• [About this exercise]:
Those lines of the data that hold the word "yellow" are to be copied out.

Image sets with object changes
+ + + +
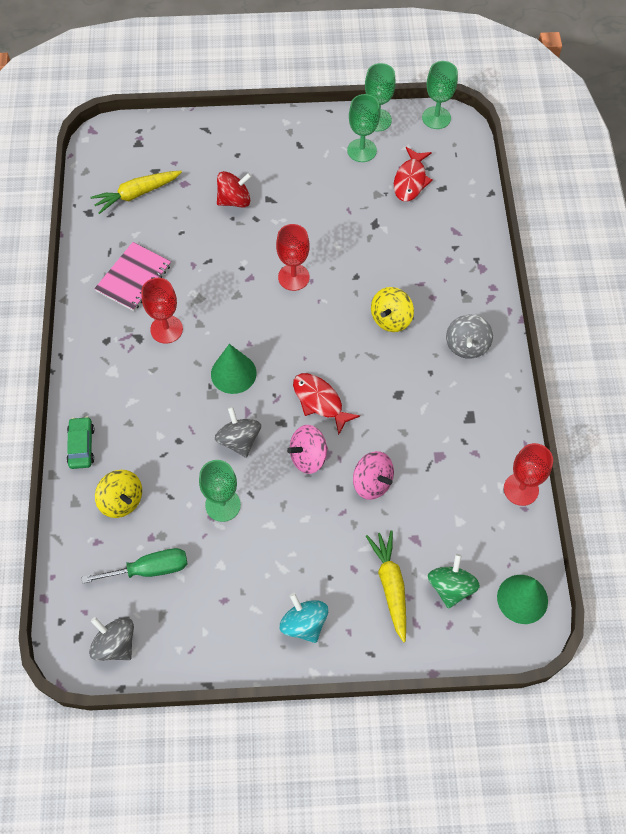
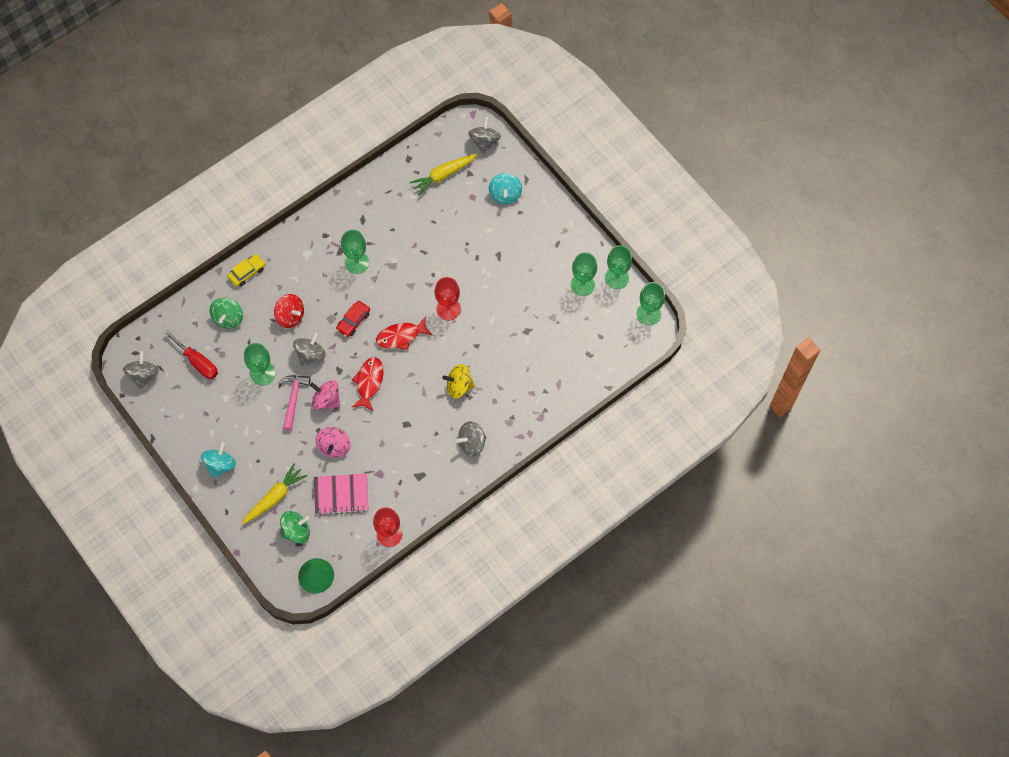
camera: 55 degrees right, 5 degrees up
(81, 446) = (247, 272): green car -> yellow car
(122, 501) = (228, 318): yellow spinning top -> green spinning top
(132, 138) = (484, 141): none -> grey spinning top
(134, 278) = (379, 219): pink notebook -> pink notebook (341, 495)
(136, 194) = (443, 175): yellow carrot -> yellow carrot turned 60 degrees counterclockwise
(150, 569) = (198, 362): green screwdriver -> red screwdriver
(166, 329) = (357, 263): red goblet -> green goblet
(206, 155) = (505, 194): none -> turquoise spinning top
(233, 373) = (353, 321): green cone -> red car
(234, 200) = (482, 235): red spinning top -> red spinning top (290, 316)
(280, 490) = (293, 399): none -> pink hammer
(410, 180) = (580, 331): red fish -> red fish (401, 336)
+ + + +
• [Response to the exercise]:
(81, 446) = (247, 272): green car -> yellow car
(122, 501) = (228, 318): yellow spinning top -> green spinning top
(136, 194) = (443, 175): yellow carrot -> yellow carrot turned 60 degrees counterclockwise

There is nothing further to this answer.